WHAT TO WORK ON:
Pick out each line in the listing below that contains the word "perspective" and copy those lines.

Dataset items
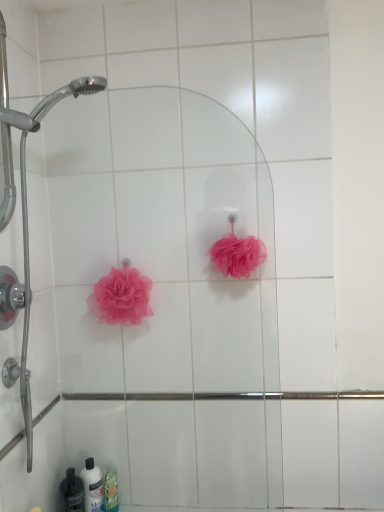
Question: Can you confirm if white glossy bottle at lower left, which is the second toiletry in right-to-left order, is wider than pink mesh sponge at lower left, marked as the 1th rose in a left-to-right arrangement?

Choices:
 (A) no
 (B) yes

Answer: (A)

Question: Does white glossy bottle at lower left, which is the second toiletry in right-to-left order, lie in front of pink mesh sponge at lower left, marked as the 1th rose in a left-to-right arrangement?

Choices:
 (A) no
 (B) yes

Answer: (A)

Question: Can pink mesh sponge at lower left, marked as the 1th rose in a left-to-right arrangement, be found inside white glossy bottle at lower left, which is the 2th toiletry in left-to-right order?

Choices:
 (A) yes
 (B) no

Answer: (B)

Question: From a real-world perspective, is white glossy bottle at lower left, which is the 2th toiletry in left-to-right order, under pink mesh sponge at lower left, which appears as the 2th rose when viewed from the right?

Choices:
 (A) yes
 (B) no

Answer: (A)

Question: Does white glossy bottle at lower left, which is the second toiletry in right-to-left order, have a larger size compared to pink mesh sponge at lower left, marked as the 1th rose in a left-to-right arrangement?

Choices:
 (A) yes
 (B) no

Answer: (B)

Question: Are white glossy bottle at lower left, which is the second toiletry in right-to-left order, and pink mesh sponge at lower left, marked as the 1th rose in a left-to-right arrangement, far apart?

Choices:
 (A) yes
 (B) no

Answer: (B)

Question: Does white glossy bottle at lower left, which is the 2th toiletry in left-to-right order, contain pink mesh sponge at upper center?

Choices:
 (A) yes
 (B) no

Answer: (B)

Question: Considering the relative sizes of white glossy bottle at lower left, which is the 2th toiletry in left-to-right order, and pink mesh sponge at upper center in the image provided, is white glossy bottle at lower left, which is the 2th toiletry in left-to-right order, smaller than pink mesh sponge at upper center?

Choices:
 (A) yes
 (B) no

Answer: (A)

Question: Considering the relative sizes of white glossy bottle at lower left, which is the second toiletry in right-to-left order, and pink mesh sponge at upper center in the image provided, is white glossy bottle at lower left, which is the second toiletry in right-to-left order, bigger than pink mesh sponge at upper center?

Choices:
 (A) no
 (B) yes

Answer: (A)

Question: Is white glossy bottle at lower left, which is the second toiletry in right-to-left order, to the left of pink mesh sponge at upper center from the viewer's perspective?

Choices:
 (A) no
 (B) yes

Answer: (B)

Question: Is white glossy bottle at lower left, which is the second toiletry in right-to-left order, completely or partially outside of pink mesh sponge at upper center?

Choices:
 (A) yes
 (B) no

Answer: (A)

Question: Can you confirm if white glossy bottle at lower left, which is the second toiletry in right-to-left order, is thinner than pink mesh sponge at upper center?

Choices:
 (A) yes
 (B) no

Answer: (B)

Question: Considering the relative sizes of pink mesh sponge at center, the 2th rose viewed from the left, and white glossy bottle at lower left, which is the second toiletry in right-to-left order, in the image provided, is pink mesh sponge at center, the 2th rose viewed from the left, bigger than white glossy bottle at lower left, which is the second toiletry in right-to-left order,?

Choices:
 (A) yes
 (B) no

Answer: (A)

ANSWER SECTION:
Question: From a real-world perspective, is white glossy bottle at lower left, which is the 2th toiletry in left-to-right order, under pink mesh sponge at lower left, which appears as the 2th rose when viewed from the right?
Question: Is white glossy bottle at lower left, which is the second toiletry in right-to-left order, to the left of pink mesh sponge at upper center from the viewer's perspective?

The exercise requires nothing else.